INPUT RECORDS: Begin
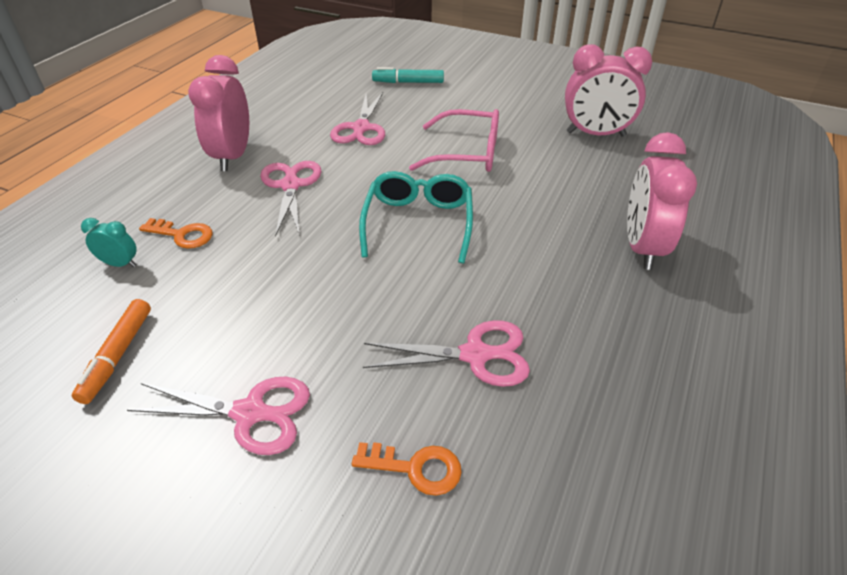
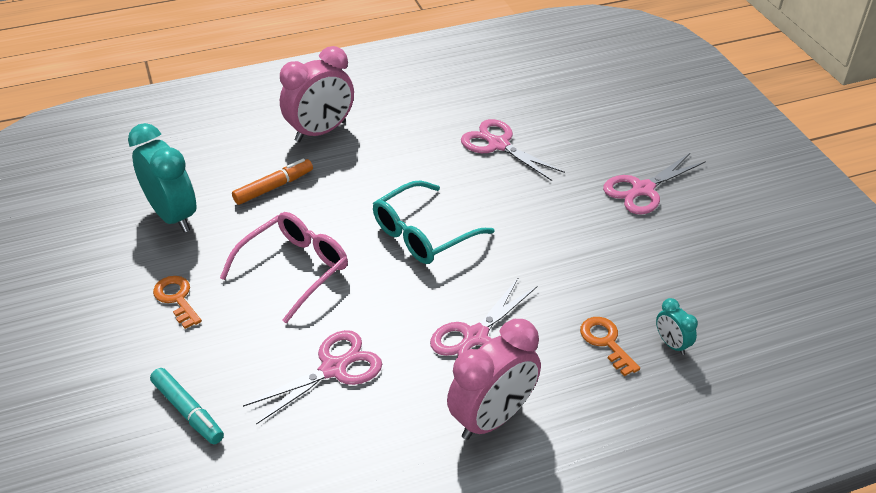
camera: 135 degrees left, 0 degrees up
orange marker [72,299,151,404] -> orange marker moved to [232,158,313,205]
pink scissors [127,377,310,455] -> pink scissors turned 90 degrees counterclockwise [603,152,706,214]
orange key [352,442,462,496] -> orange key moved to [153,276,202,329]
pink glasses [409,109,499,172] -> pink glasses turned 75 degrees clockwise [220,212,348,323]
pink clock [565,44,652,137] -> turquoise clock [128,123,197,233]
INPUT RECORDS: End
INPUT RECORDS: Begin
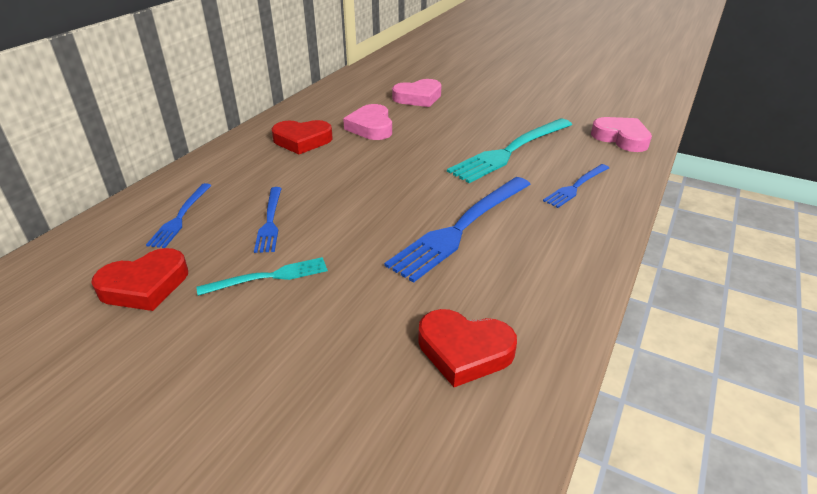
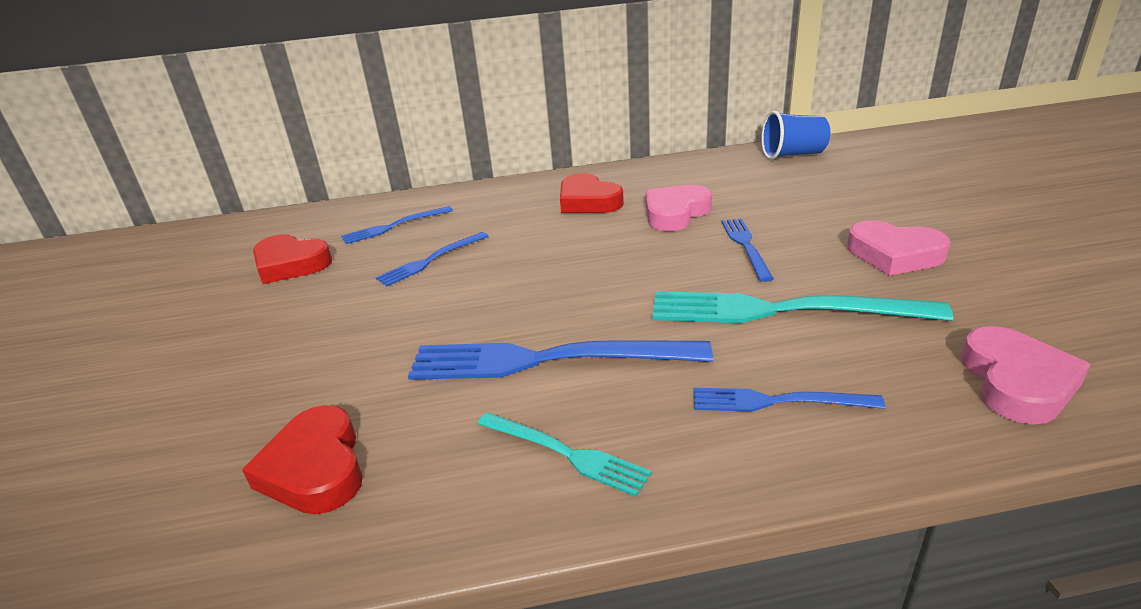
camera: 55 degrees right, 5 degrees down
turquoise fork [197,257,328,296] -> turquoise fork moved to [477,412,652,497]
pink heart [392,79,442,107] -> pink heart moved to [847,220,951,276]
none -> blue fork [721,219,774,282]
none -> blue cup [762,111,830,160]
INPUT RECORDS: End
▶ [YOUR GOAL] Output exactly one stretch of the listing: from the line containing "camera: 135 degrees left, 0 degrees up" through the line containing "pink glasses [409,109,499,172]", both end lines included.

▶ [REPLY TO THE EXERCISE]
camera: 135 degrees left, 0 degrees up
orange marker [72,299,151,404] -> orange marker moved to [232,158,313,205]
pink scissors [127,377,310,455] -> pink scissors turned 90 degrees counterclockwise [603,152,706,214]
orange key [352,442,462,496] -> orange key moved to [153,276,202,329]
pink glasses [409,109,499,172] -> pink glasses turned 75 degrees clockwise [220,212,348,323]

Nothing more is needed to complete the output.